What this task involves
Given the records below, pull every line with the word "grey" into the answer.

START Dataset entries

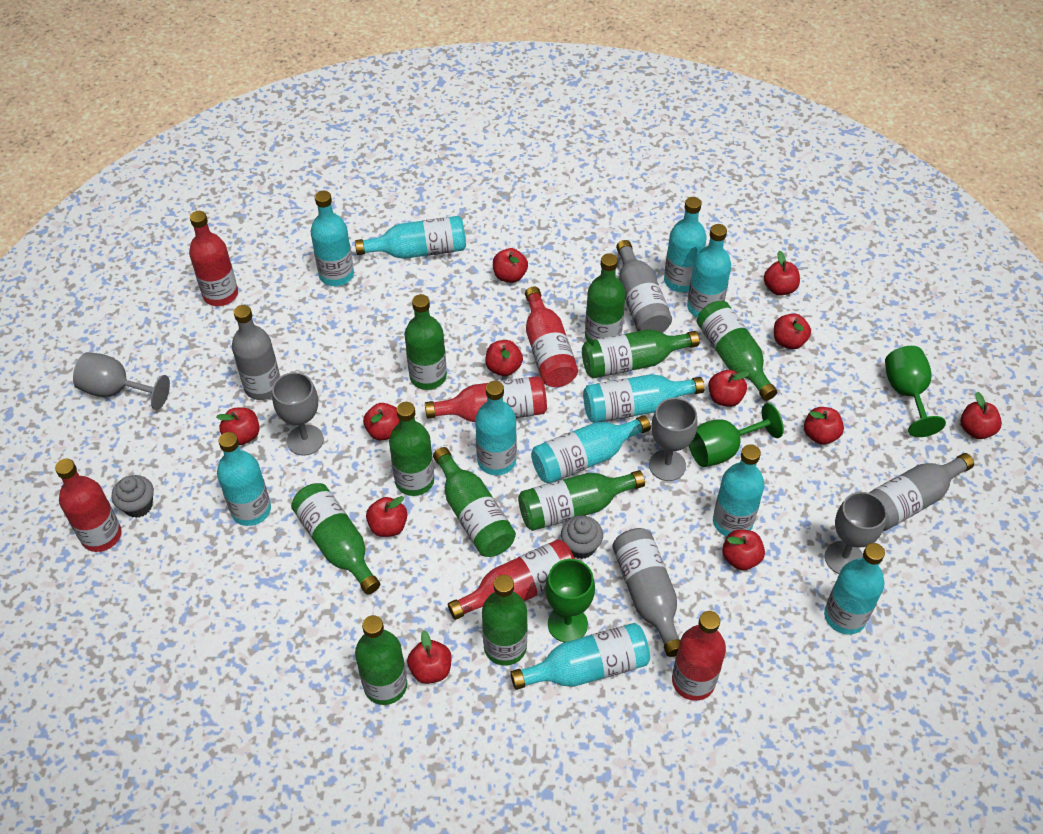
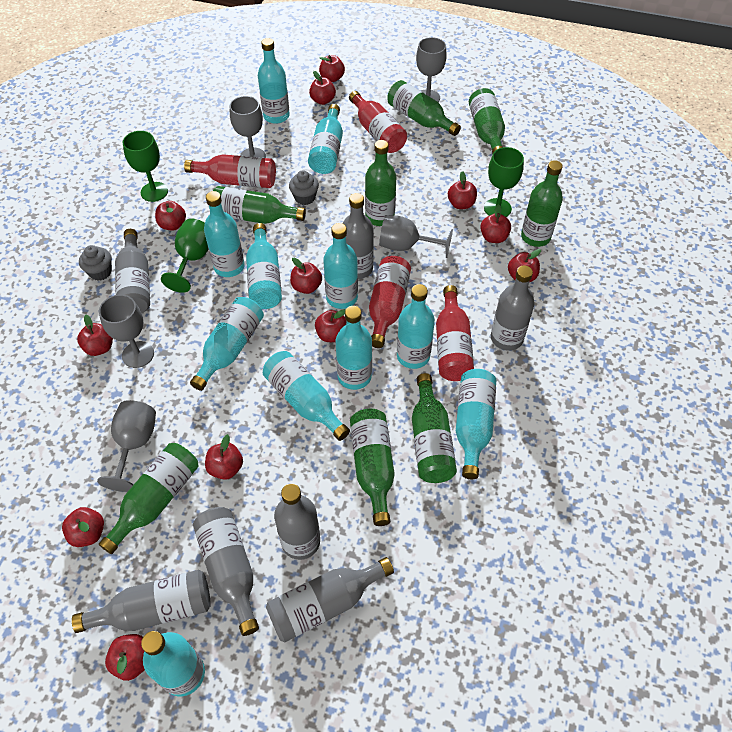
green bottle: 10 -> 8
grey bottle: 4 -> 7
grey goblet: 4 -> 5
red bottle: 6 -> 4

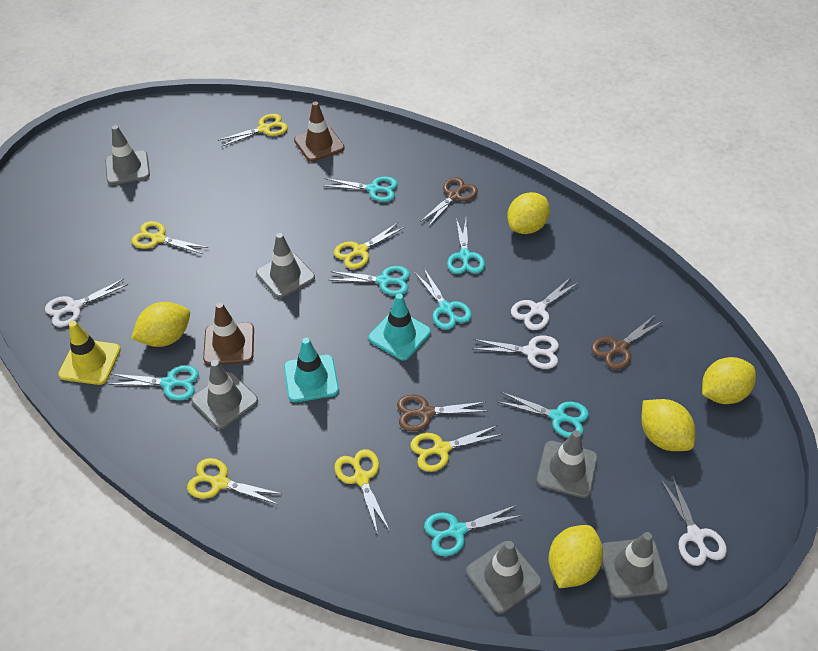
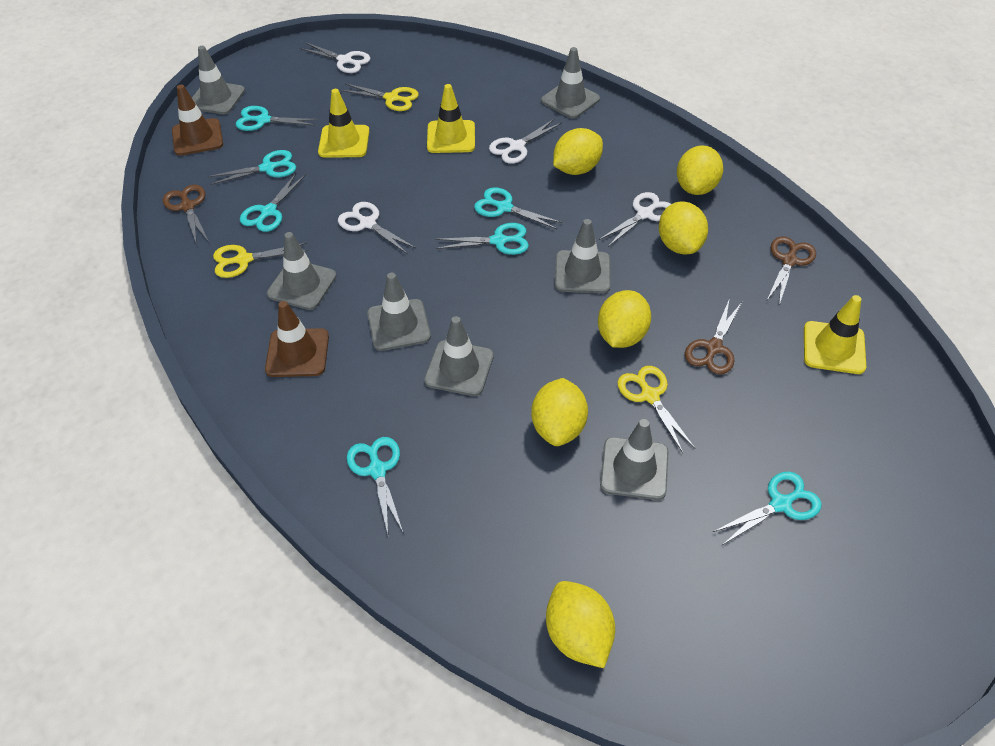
grey traffic cone: 6 -> 7
turquoise traffic cone: 2 -> 0
yellow lemon: 5 -> 6
yellow scissors: 6 -> 3
yellow traffic cone: 1 -> 3

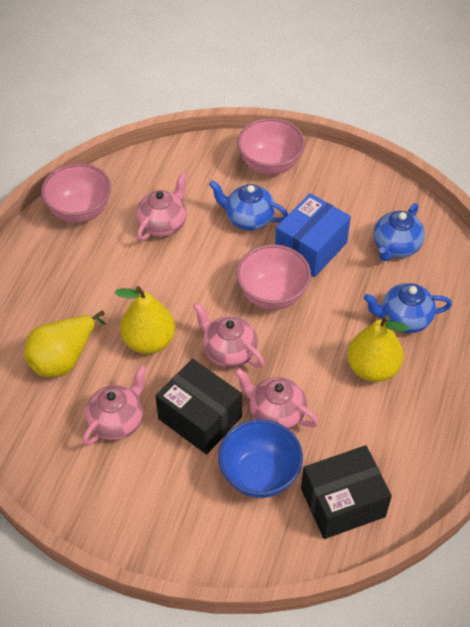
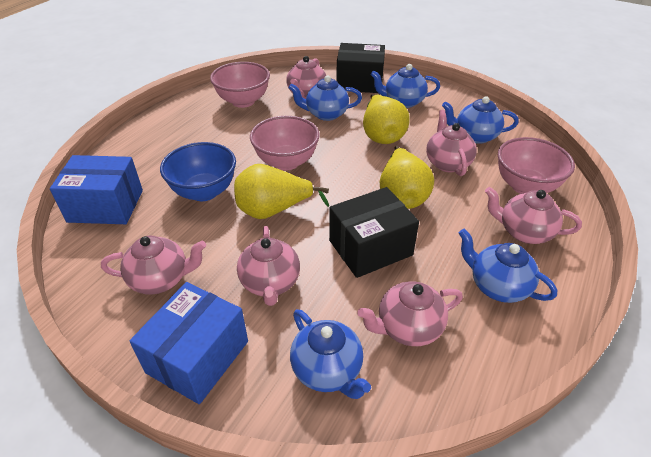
blue box: 1 -> 2
blue teapot: 3 -> 5
pink teapot: 4 -> 6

END Dataset entries

Your response
grey bottle: 4 -> 7
grey goblet: 4 -> 5
grey traffic cone: 6 -> 7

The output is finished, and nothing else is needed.